EXERCISE DESCRIPTION → Your reply should contain nothing except the lines from the one with "none -> cyan brick G2 level 1" through the end of the listing below, reproduced exactly and stripped of pictures.

┏━━

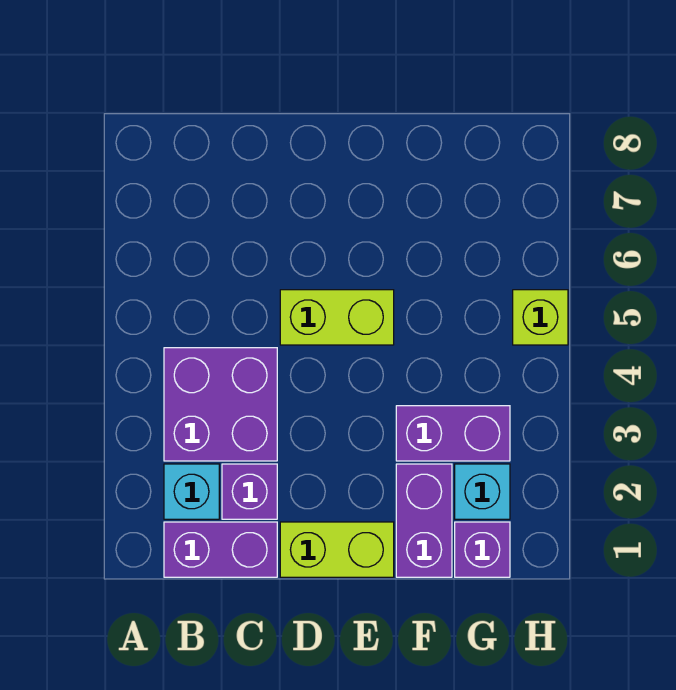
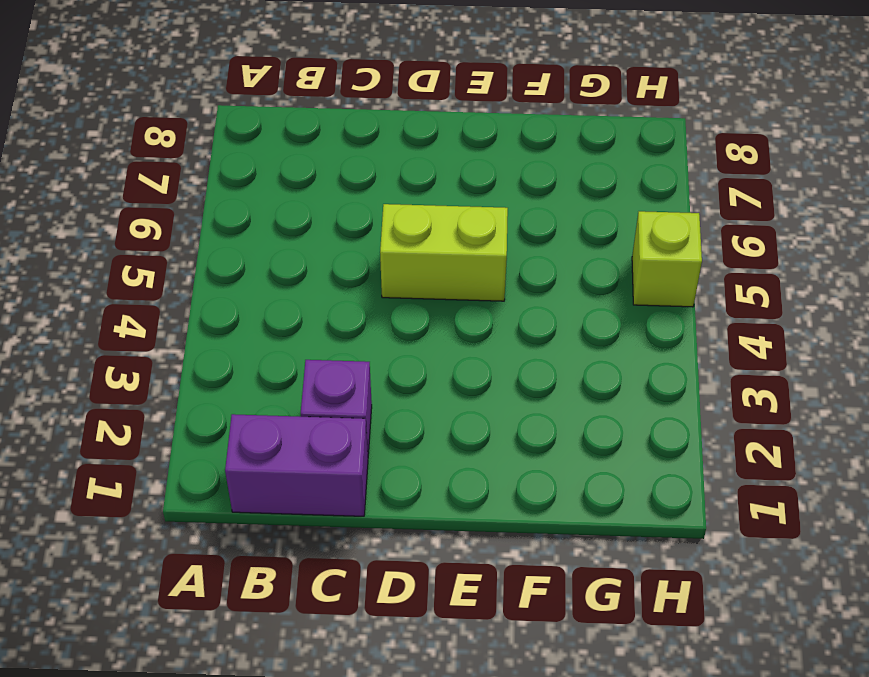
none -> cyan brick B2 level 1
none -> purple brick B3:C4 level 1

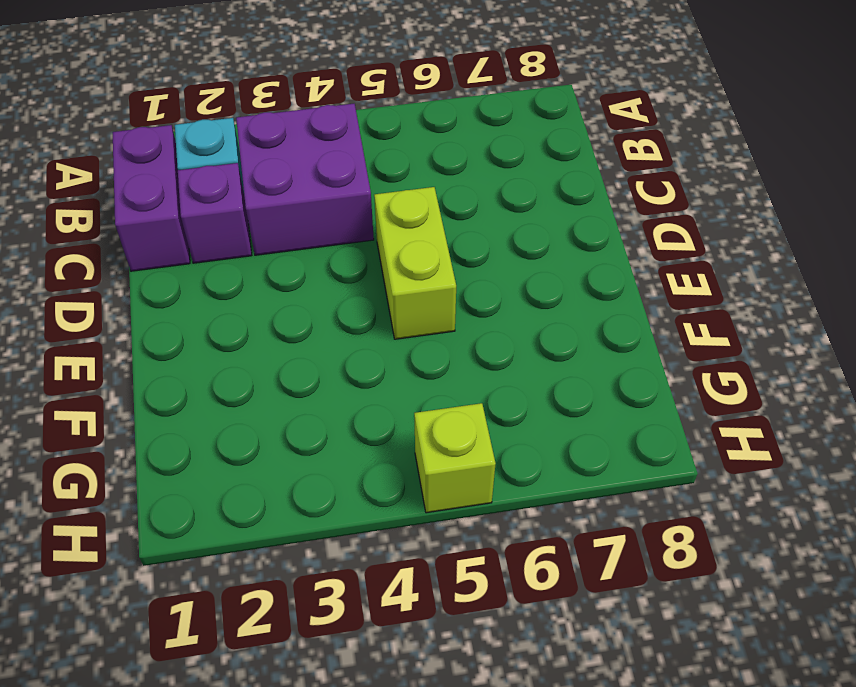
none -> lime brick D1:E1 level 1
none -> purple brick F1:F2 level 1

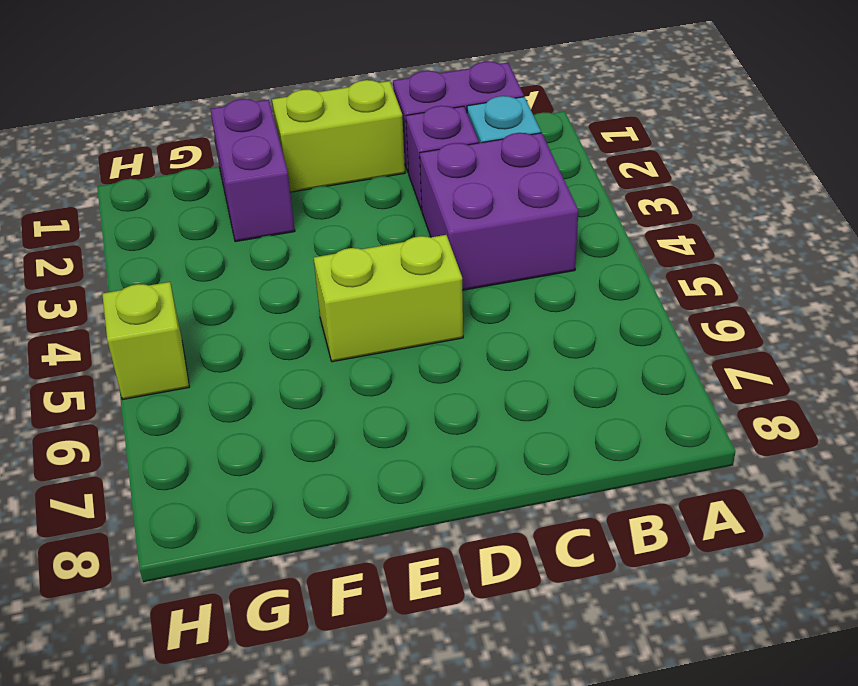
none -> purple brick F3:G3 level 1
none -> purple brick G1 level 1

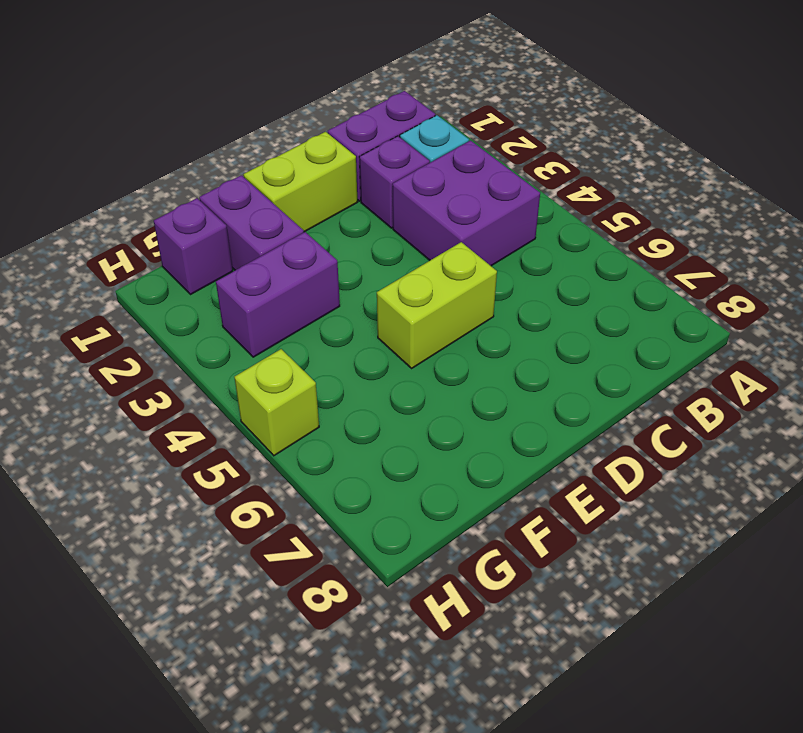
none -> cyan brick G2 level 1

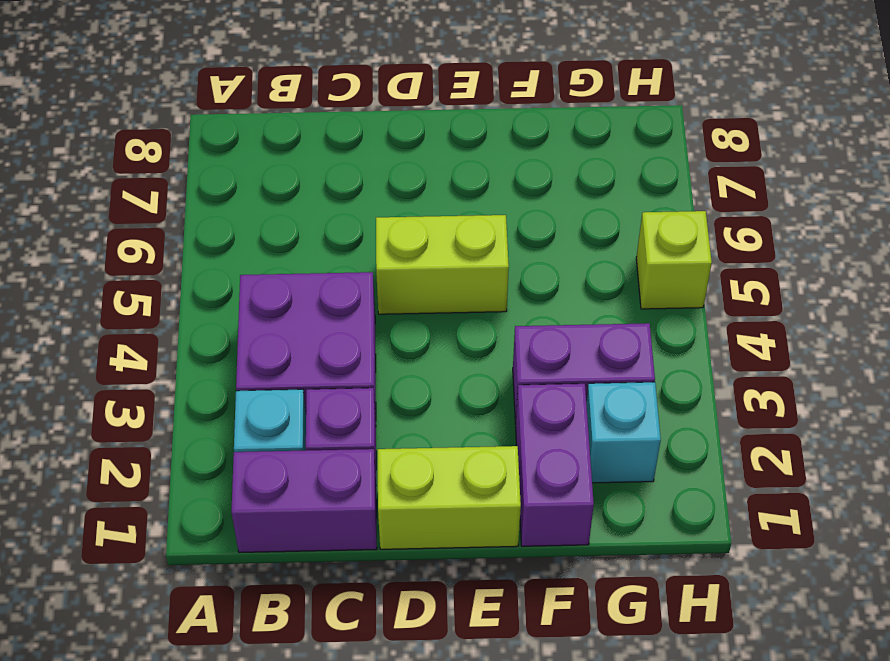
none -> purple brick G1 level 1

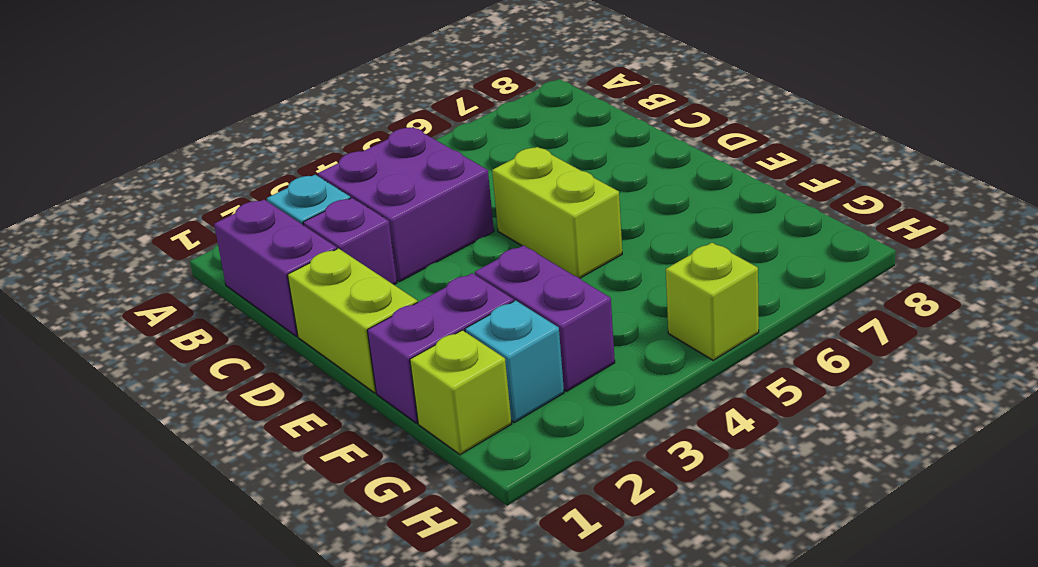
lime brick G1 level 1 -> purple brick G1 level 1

┗━━

SOLUTION TO THIS PROBLEM →
none -> cyan brick G2 level 1

none -> purple brick G1 level 1

lime brick G1 level 1 -> purple brick G1 level 1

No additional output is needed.